[Data extracted from a collection]
···

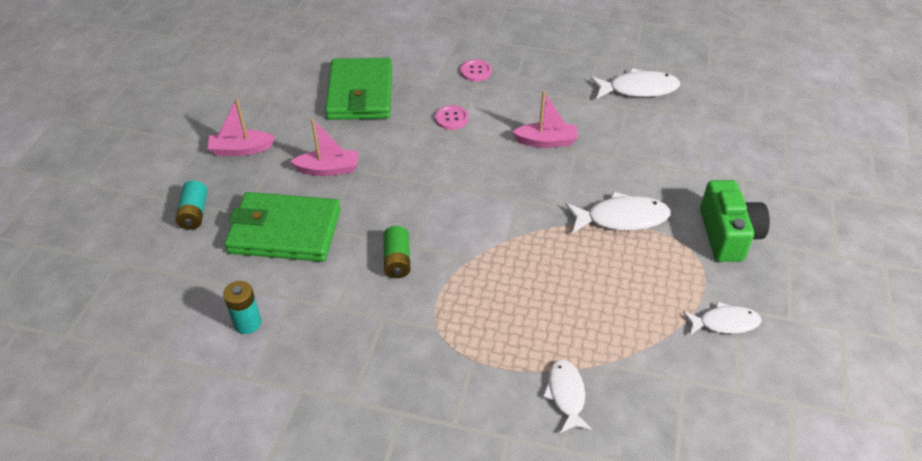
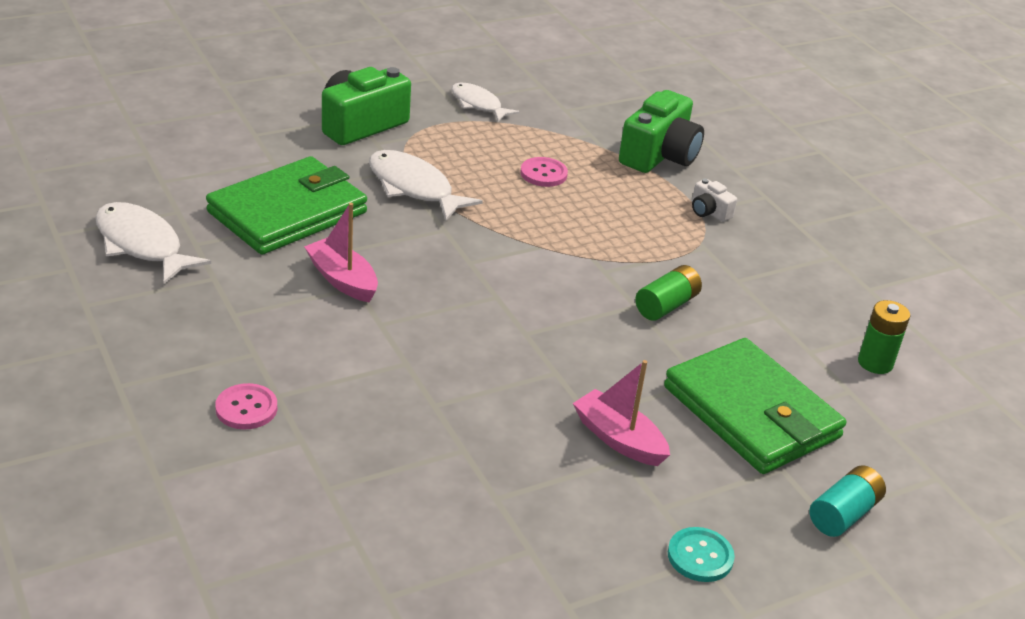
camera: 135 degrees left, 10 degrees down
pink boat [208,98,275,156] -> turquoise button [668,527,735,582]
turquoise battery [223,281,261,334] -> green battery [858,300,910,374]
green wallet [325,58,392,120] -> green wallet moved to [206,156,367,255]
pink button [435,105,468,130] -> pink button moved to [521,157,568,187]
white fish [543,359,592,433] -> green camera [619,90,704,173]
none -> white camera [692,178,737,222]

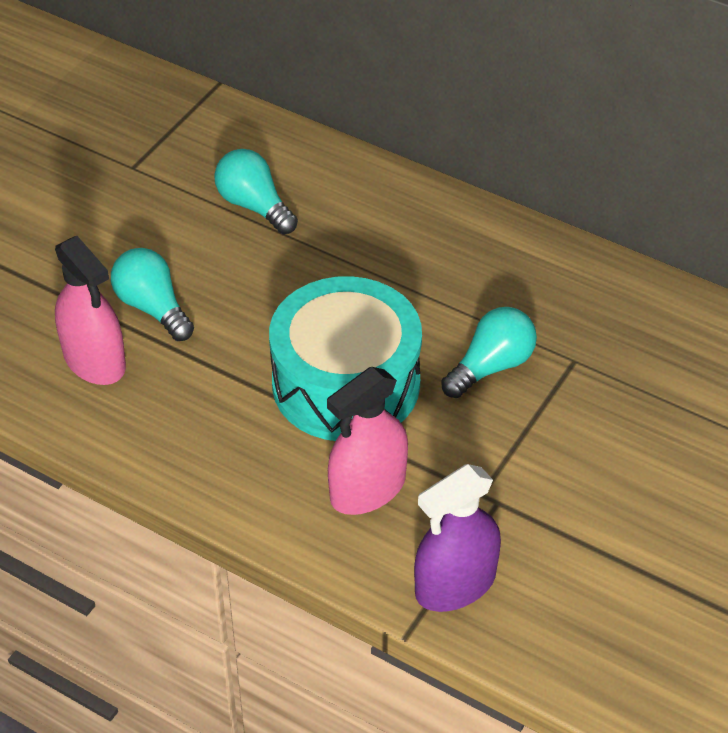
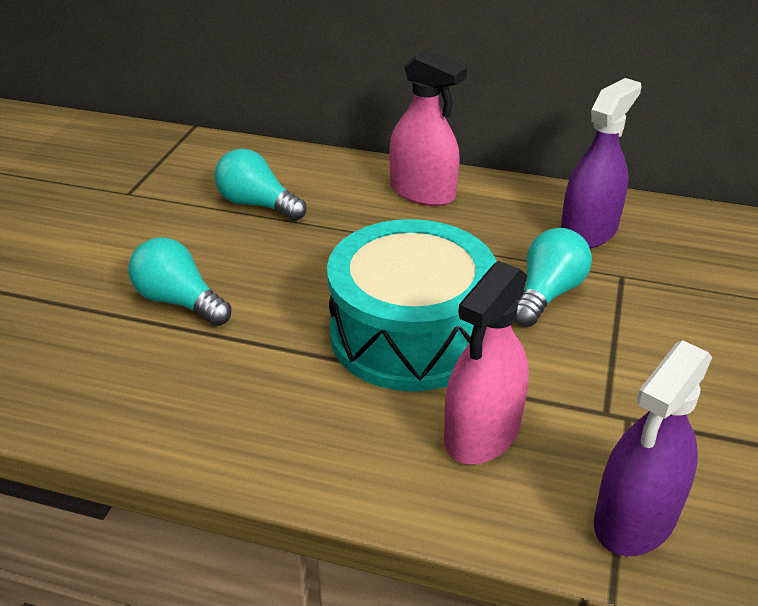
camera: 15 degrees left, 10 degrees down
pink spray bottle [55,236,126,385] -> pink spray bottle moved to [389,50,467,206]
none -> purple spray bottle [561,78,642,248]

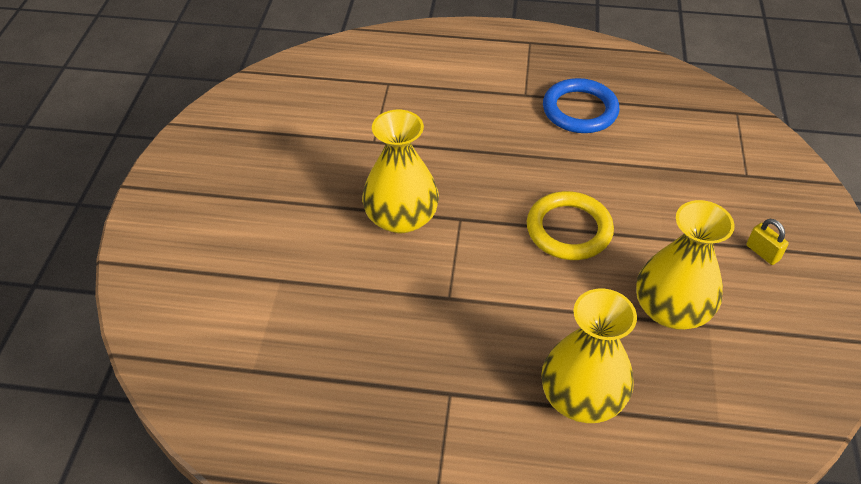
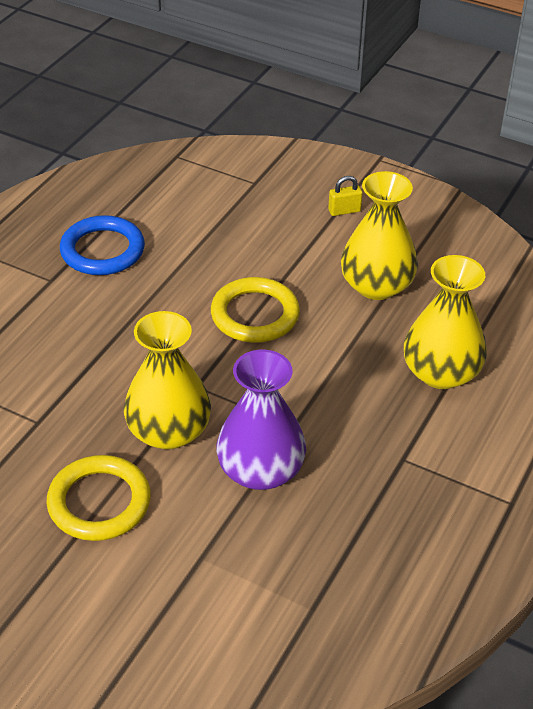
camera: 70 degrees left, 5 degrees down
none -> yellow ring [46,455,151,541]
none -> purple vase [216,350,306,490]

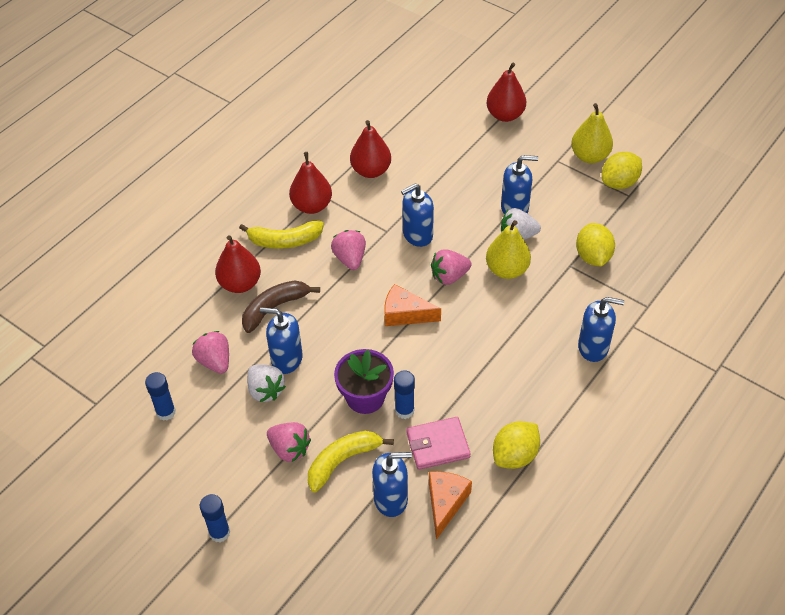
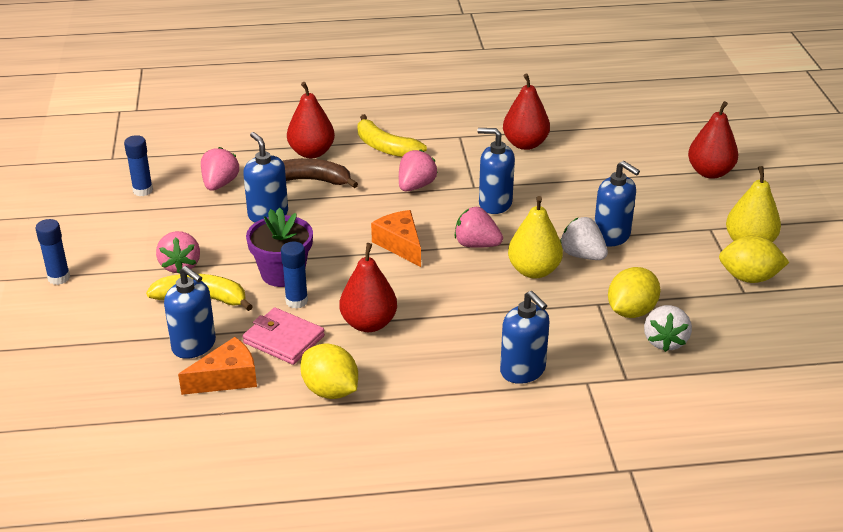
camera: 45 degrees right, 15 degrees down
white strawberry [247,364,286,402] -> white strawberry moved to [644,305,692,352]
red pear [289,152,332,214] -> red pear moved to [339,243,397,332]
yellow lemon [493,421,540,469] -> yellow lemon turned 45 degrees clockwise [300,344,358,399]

···

◆ WHAT THE EXERCISE ASKS
Every line from the top of the records above to the line with "camera: 15 degrees left, 10 degrees down", inclusive, should be duplicated exactly, minus the pictures.

◆ COMPLETED EXERCISE
camera: 135 degrees left, 10 degrees down
pink boat [208,98,275,156] -> turquoise button [668,527,735,582]
turquoise battery [223,281,261,334] -> green battery [858,300,910,374]
green wallet [325,58,392,120] -> green wallet moved to [206,156,367,255]
pink button [435,105,468,130] -> pink button moved to [521,157,568,187]
white fish [543,359,592,433] -> green camera [619,90,704,173]
none -> white camera [692,178,737,222]

camera: 15 degrees left, 10 degrees down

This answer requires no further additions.